Data section:

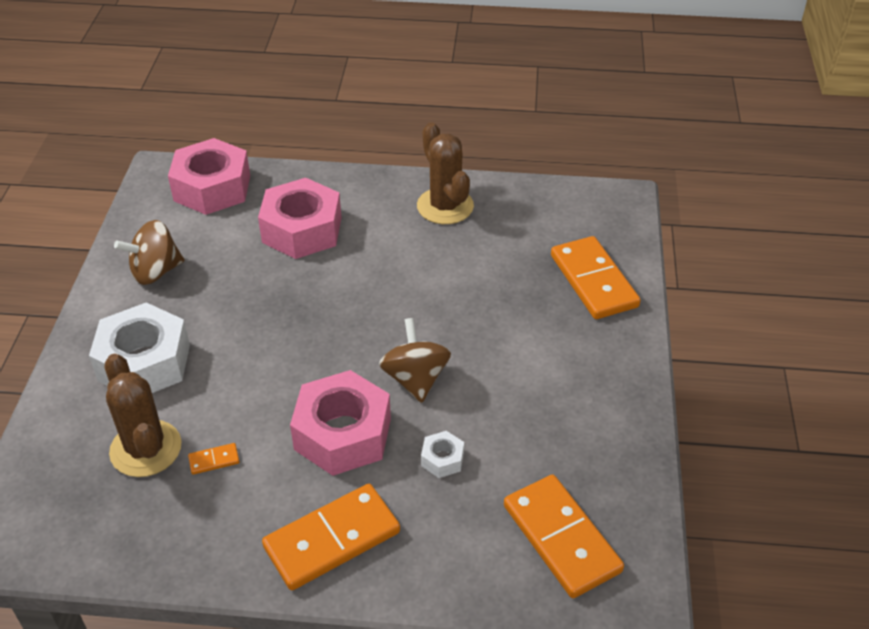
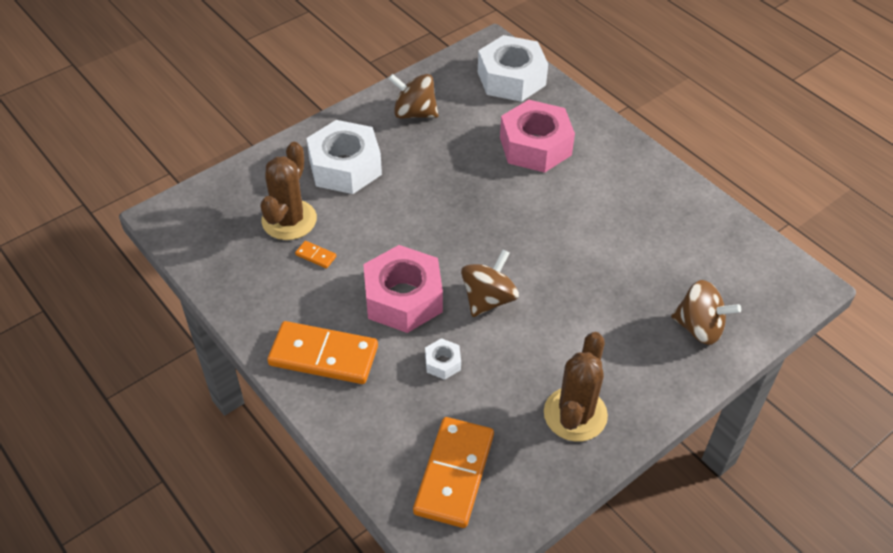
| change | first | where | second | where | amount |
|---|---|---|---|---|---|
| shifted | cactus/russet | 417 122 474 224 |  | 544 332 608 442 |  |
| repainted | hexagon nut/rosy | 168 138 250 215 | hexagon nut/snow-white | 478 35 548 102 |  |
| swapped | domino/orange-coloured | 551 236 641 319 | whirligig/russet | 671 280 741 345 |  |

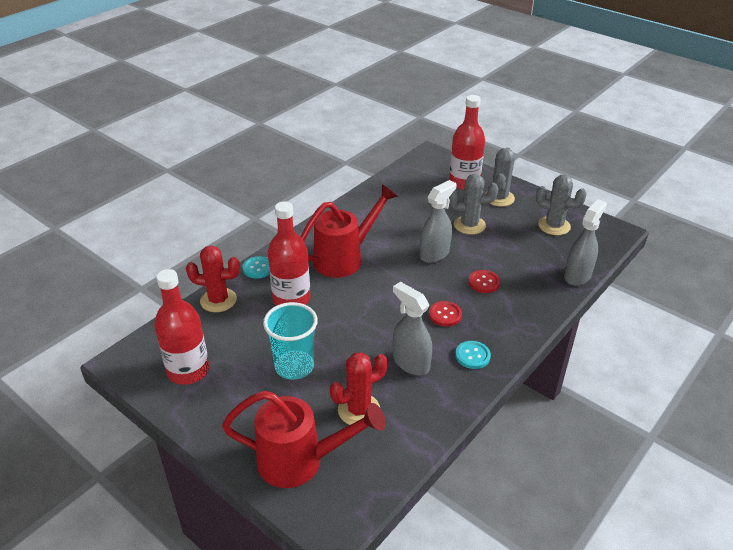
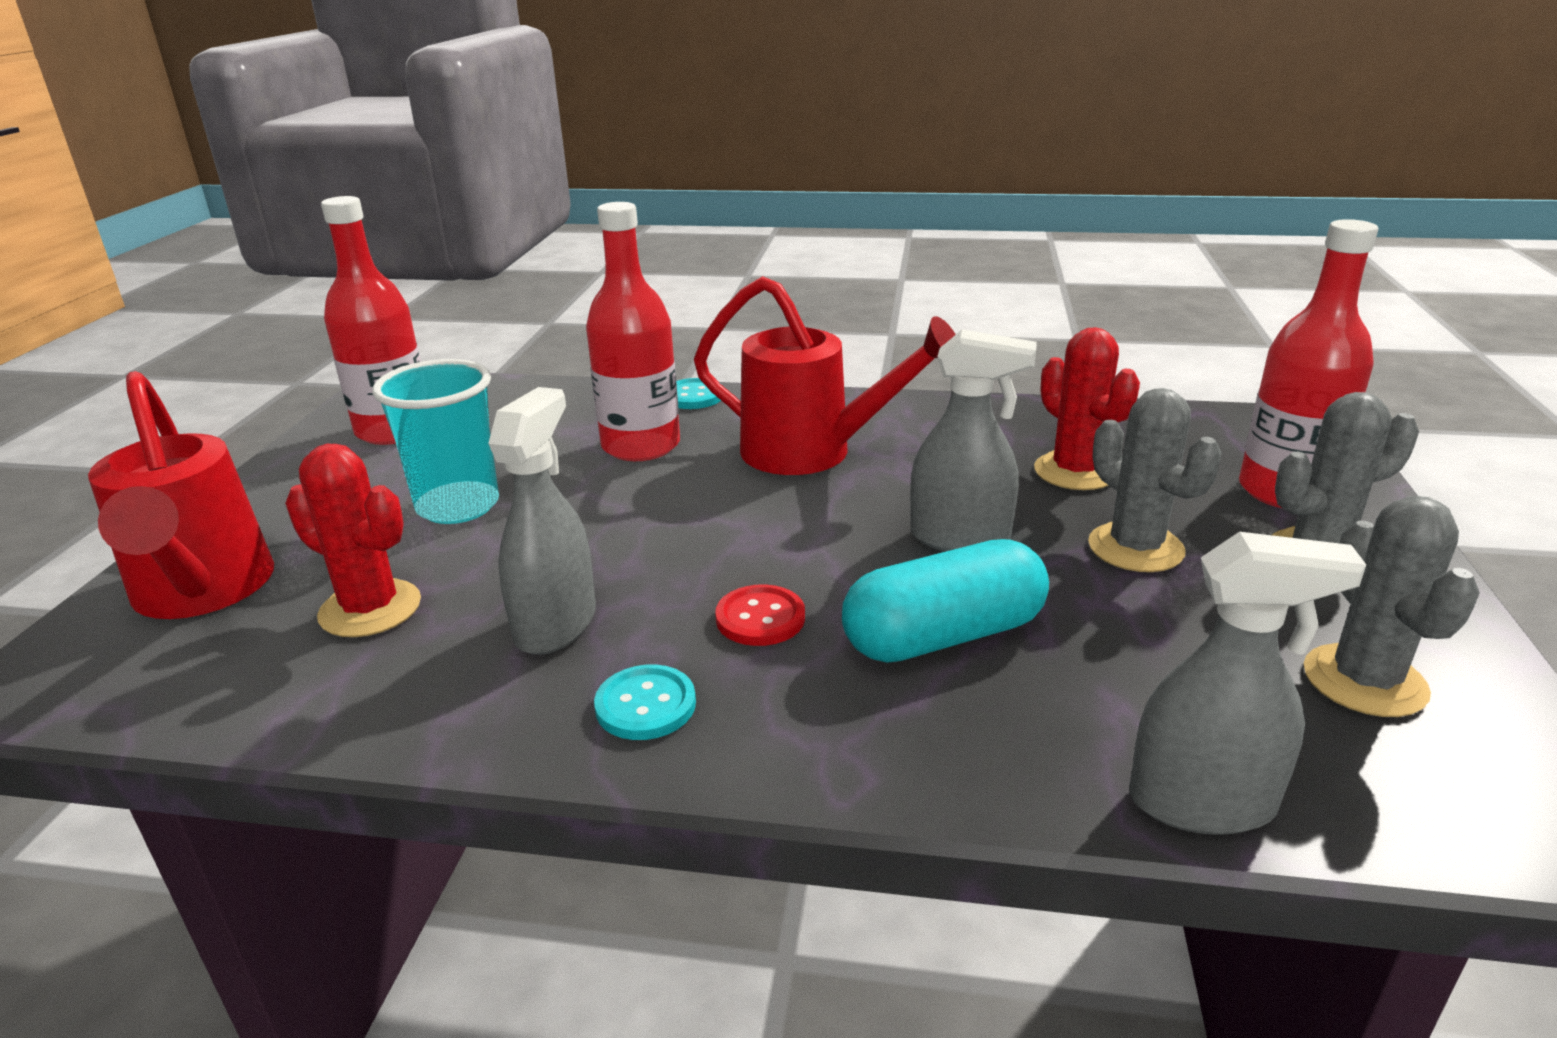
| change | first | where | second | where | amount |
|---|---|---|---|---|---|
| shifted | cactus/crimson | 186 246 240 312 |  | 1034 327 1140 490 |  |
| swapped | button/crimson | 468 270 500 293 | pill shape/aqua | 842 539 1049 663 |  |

---

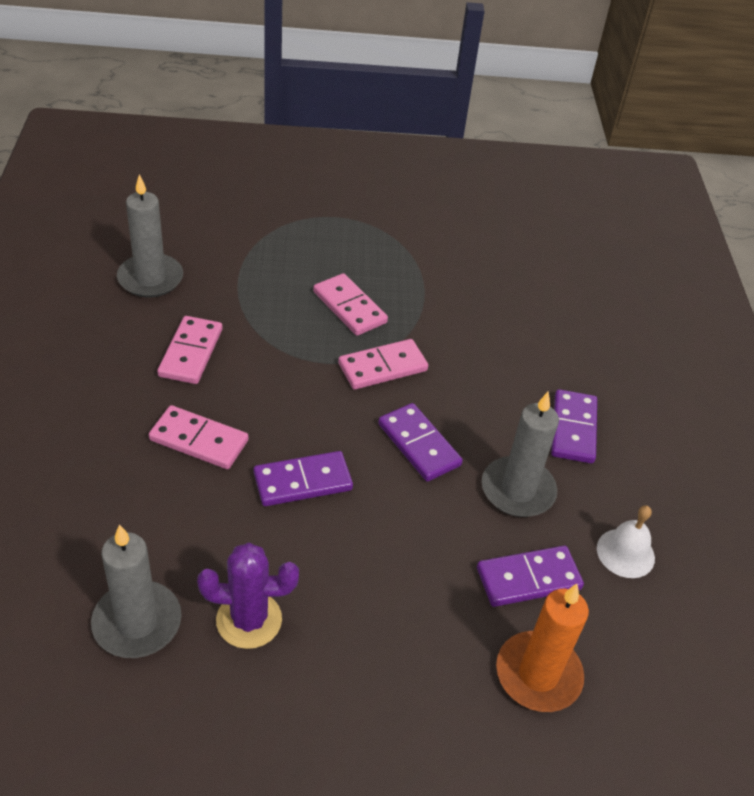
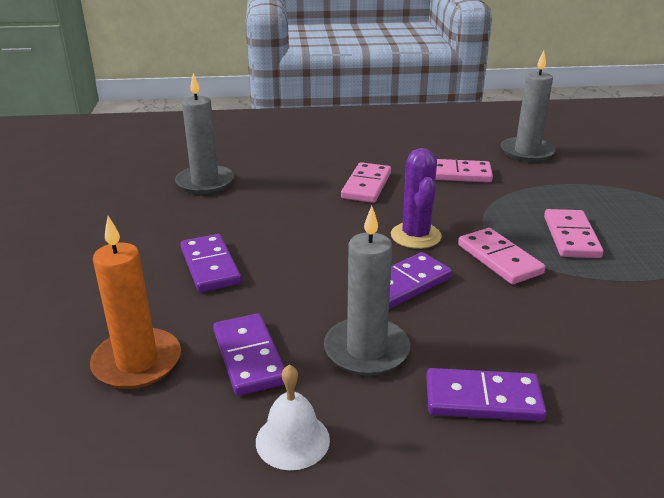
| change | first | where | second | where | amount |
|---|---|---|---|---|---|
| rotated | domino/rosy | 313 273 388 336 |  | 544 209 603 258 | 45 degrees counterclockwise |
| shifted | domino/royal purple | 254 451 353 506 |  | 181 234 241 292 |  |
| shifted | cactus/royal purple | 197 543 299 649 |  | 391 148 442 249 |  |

What is expected: Exactly the lines above from the one with "shifted | cactus/russet" to the one with "repainted | hexagon", both included, are to be quoted; leave the rest out.

Expected answer:
| shifted | cactus/russet | 417 122 474 224 |  | 544 332 608 442 |  |
| repainted | hexagon nut/rosy | 168 138 250 215 | hexagon nut/snow-white | 478 35 548 102 |  |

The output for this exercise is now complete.